*** Opening of ENTRIES PROVIDED ***

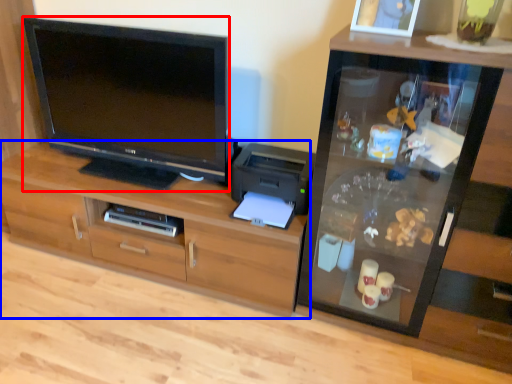
Question: Which object is closer to the camera taking this photo, television (highlighted by a red box) or cabinetry (highlighted by a blue box)?

Choices:
 (A) television
 (B) cabinetry

Answer: (A)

*** Close of ENTRIES PROVIDED ***

### [WHAT YOU ARE ASKED TO DO]
Rewrite the records with "highlighted by" replaced by "marked by" wherever it occurs, keeping everything else the same. Don't include the pictures.

### [EXERCISE OUTPUT]
Question: Which object is closer to the camera taking this photo, television (marked by a red box) or cabinetry (marked by a blue box)?

Choices:
 (A) television
 (B) cabinetry

Answer: (A)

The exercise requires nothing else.